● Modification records

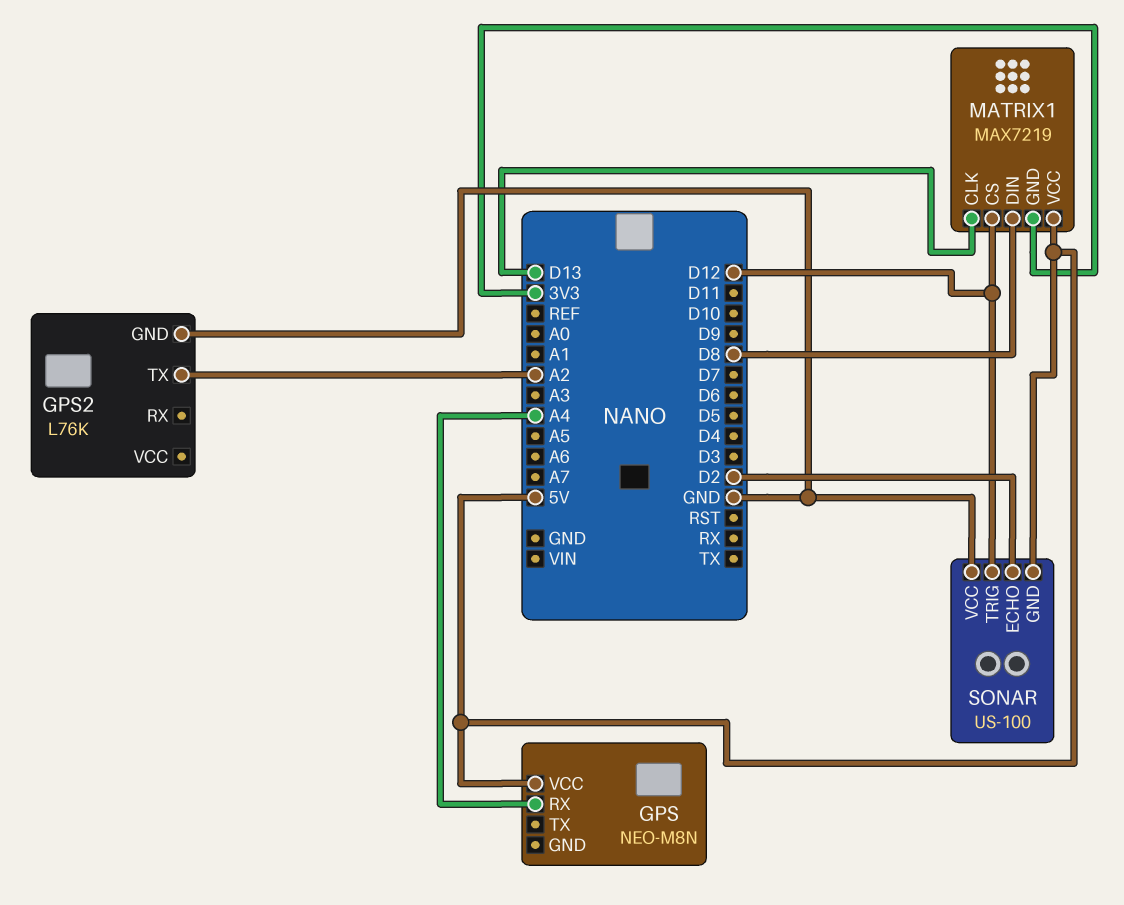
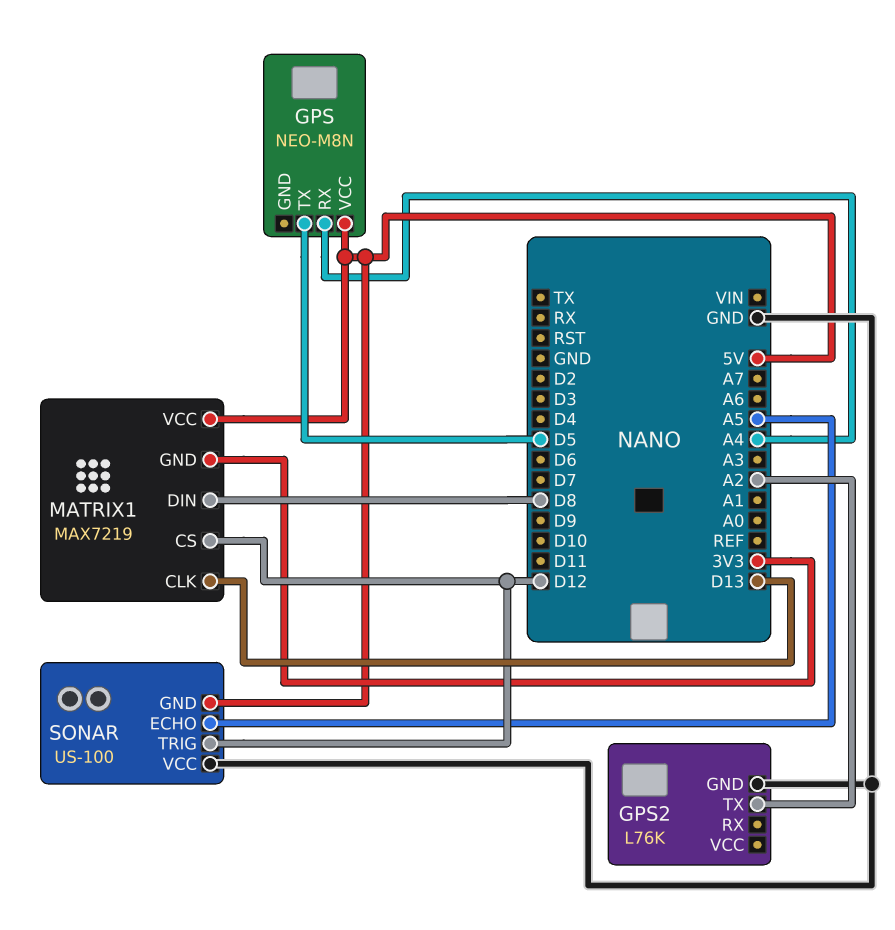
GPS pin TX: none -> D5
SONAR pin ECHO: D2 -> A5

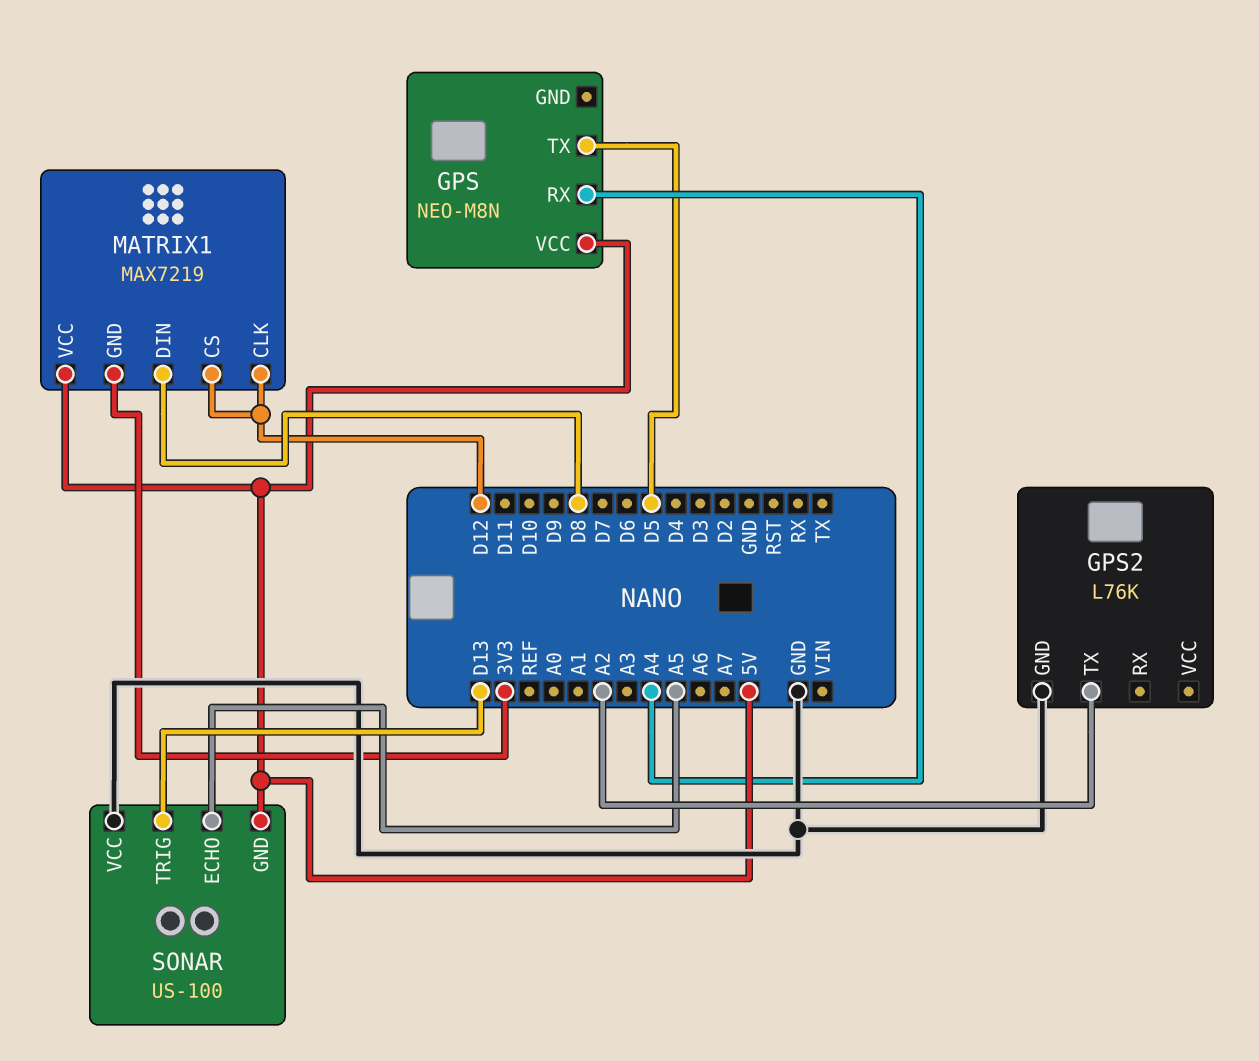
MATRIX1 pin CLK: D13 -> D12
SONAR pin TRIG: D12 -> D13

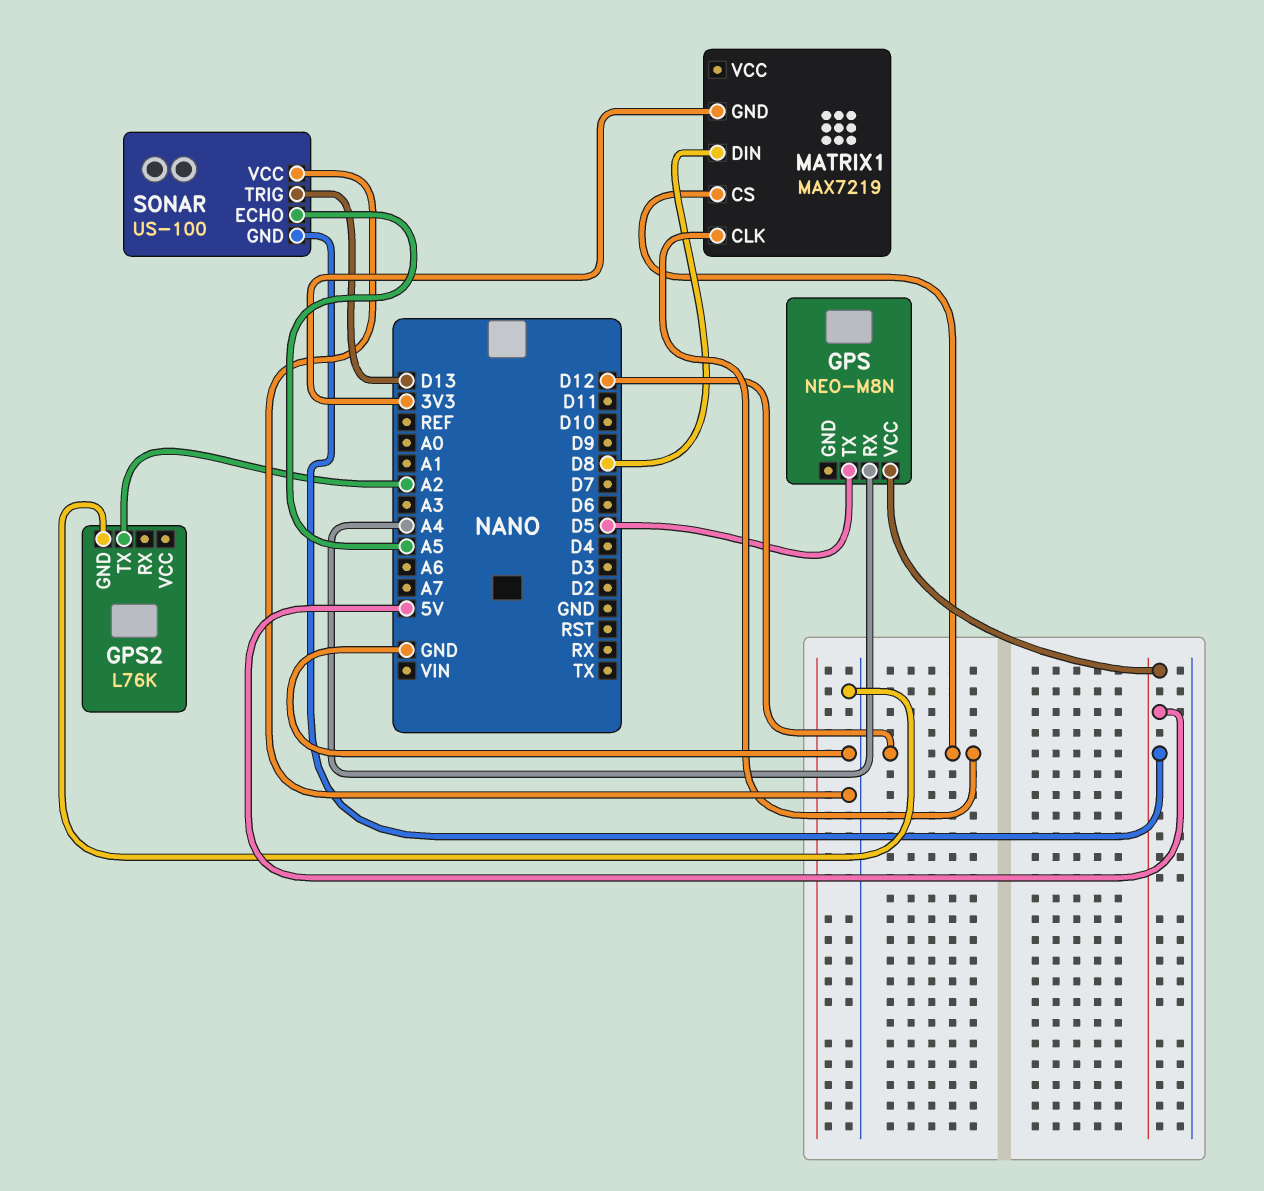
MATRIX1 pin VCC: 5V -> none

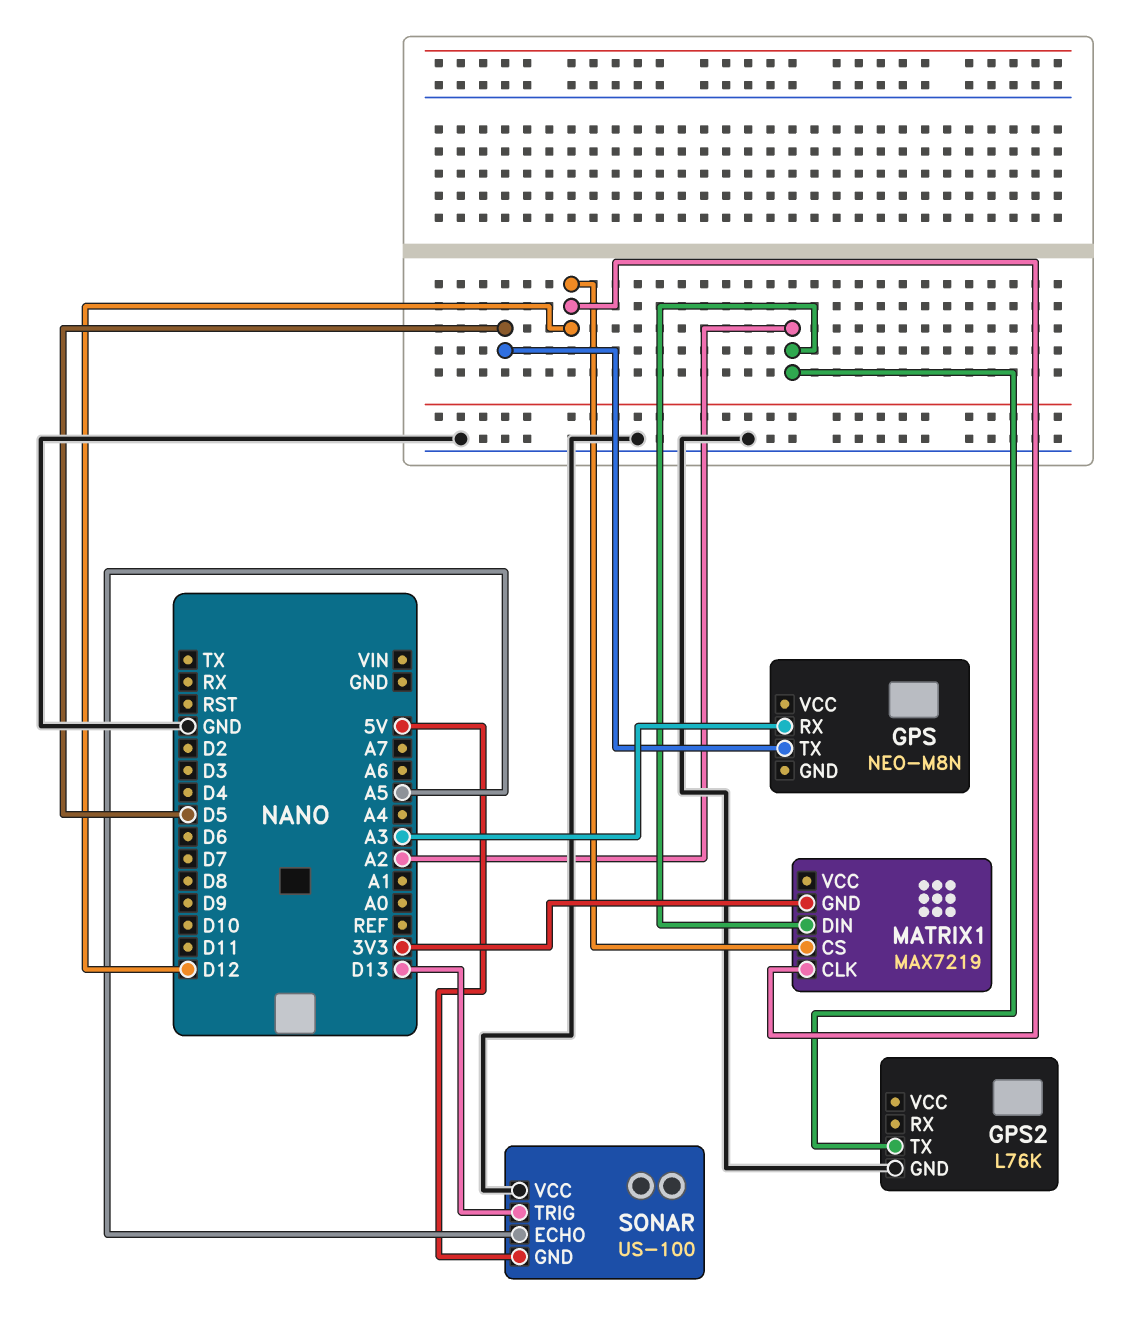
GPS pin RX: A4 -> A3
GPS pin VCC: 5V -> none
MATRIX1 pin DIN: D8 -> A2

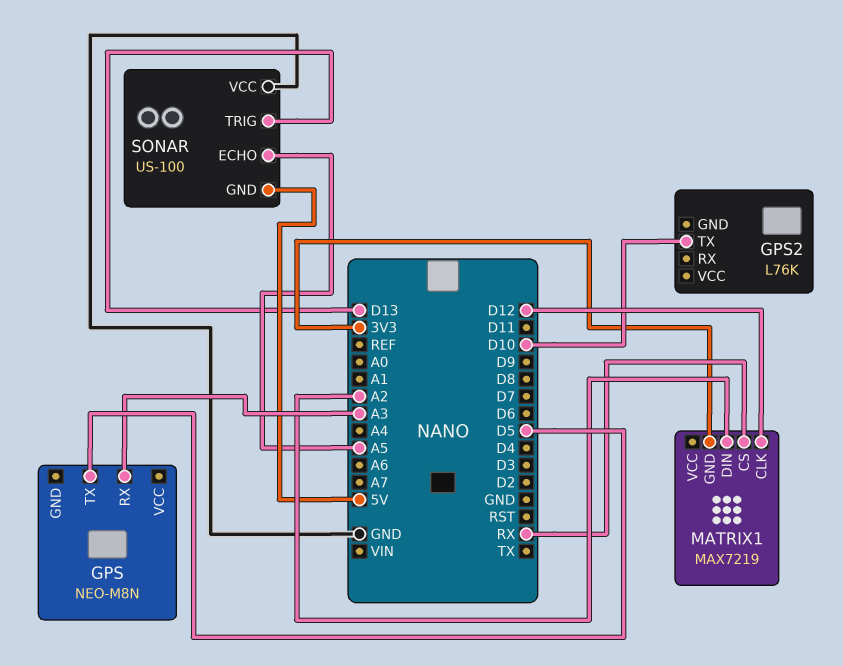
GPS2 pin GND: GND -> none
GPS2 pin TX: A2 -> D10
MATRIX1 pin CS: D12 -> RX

● Required action
Nothing but the lines from the one containing "SONAR pin ECHO: D2 -> A5" through the end of the entries is to be retyped, exactly as written and without pictures.

● Problem solution
SONAR pin ECHO: D2 -> A5

MATRIX1 pin CLK: D13 -> D12
SONAR pin TRIG: D12 -> D13

MATRIX1 pin VCC: 5V -> none

GPS pin RX: A4 -> A3
GPS pin VCC: 5V -> none
MATRIX1 pin DIN: D8 -> A2

GPS2 pin GND: GND -> none
GPS2 pin TX: A2 -> D10
MATRIX1 pin CS: D12 -> RX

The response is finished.